→ What is expected
Every record must reappear in the answer exactly as given.

(Object frequency data)
○ ○ ○

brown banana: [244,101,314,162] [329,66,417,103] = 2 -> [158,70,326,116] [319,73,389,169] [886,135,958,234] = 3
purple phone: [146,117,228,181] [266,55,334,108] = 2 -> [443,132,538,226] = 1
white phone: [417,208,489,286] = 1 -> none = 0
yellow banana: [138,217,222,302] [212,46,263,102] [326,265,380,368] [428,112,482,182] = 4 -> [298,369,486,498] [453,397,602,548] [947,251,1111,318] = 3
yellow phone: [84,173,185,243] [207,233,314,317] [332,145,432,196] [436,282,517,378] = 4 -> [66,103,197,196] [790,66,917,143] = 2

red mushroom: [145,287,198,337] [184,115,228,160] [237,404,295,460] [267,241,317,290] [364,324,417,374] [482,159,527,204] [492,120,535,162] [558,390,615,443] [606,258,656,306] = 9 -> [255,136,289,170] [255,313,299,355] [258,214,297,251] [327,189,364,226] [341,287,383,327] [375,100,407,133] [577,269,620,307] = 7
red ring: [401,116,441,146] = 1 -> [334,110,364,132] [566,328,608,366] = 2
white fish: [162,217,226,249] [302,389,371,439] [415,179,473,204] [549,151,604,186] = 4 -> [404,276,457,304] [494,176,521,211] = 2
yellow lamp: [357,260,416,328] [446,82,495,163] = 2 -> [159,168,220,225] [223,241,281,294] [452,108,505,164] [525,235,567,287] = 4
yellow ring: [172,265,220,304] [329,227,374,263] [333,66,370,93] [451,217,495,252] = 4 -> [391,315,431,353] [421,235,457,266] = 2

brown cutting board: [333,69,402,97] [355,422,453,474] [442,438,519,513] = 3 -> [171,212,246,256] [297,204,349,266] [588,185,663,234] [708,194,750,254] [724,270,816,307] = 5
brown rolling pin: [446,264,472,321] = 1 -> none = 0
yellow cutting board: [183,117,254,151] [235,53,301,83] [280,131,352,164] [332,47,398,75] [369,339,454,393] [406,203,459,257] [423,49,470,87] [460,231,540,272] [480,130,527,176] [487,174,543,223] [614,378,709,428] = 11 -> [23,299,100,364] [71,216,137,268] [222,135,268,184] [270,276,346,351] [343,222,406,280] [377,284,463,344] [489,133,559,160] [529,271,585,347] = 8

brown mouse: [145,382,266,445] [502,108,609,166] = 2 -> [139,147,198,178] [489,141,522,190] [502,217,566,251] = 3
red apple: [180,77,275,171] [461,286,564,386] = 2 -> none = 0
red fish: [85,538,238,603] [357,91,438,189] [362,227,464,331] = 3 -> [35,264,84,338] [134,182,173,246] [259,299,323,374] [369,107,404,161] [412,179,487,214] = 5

○ ○ ○

→ Solution
brown banana: [244,101,314,162] [329,66,417,103] = 2 -> [158,70,326,116] [319,73,389,169] [886,135,958,234] = 3
purple phone: [146,117,228,181] [266,55,334,108] = 2 -> [443,132,538,226] = 1
white phone: [417,208,489,286] = 1 -> none = 0
yellow banana: [138,217,222,302] [212,46,263,102] [326,265,380,368] [428,112,482,182] = 4 -> [298,369,486,498] [453,397,602,548] [947,251,1111,318] = 3
yellow phone: [84,173,185,243] [207,233,314,317] [332,145,432,196] [436,282,517,378] = 4 -> [66,103,197,196] [790,66,917,143] = 2

red mushroom: [145,287,198,337] [184,115,228,160] [237,404,295,460] [267,241,317,290] [364,324,417,374] [482,159,527,204] [492,120,535,162] [558,390,615,443] [606,258,656,306] = 9 -> [255,136,289,170] [255,313,299,355] [258,214,297,251] [327,189,364,226] [341,287,383,327] [375,100,407,133] [577,269,620,307] = 7
red ring: [401,116,441,146] = 1 -> [334,110,364,132] [566,328,608,366] = 2
white fish: [162,217,226,249] [302,389,371,439] [415,179,473,204] [549,151,604,186] = 4 -> [404,276,457,304] [494,176,521,211] = 2
yellow lamp: [357,260,416,328] [446,82,495,163] = 2 -> [159,168,220,225] [223,241,281,294] [452,108,505,164] [525,235,567,287] = 4
yellow ring: [172,265,220,304] [329,227,374,263] [333,66,370,93] [451,217,495,252] = 4 -> [391,315,431,353] [421,235,457,266] = 2

brown cutting board: [333,69,402,97] [355,422,453,474] [442,438,519,513] = 3 -> [171,212,246,256] [297,204,349,266] [588,185,663,234] [708,194,750,254] [724,270,816,307] = 5
brown rolling pin: [446,264,472,321] = 1 -> none = 0
yellow cutting board: [183,117,254,151] [235,53,301,83] [280,131,352,164] [332,47,398,75] [369,339,454,393] [406,203,459,257] [423,49,470,87] [460,231,540,272] [480,130,527,176] [487,174,543,223] [614,378,709,428] = 11 -> [23,299,100,364] [71,216,137,268] [222,135,268,184] [270,276,346,351] [343,222,406,280] [377,284,463,344] [489,133,559,160] [529,271,585,347] = 8

brown mouse: [145,382,266,445] [502,108,609,166] = 2 -> [139,147,198,178] [489,141,522,190] [502,217,566,251] = 3
red apple: [180,77,275,171] [461,286,564,386] = 2 -> none = 0
red fish: [85,538,238,603] [357,91,438,189] [362,227,464,331] = 3 -> [35,264,84,338] [134,182,173,246] [259,299,323,374] [369,107,404,161] [412,179,487,214] = 5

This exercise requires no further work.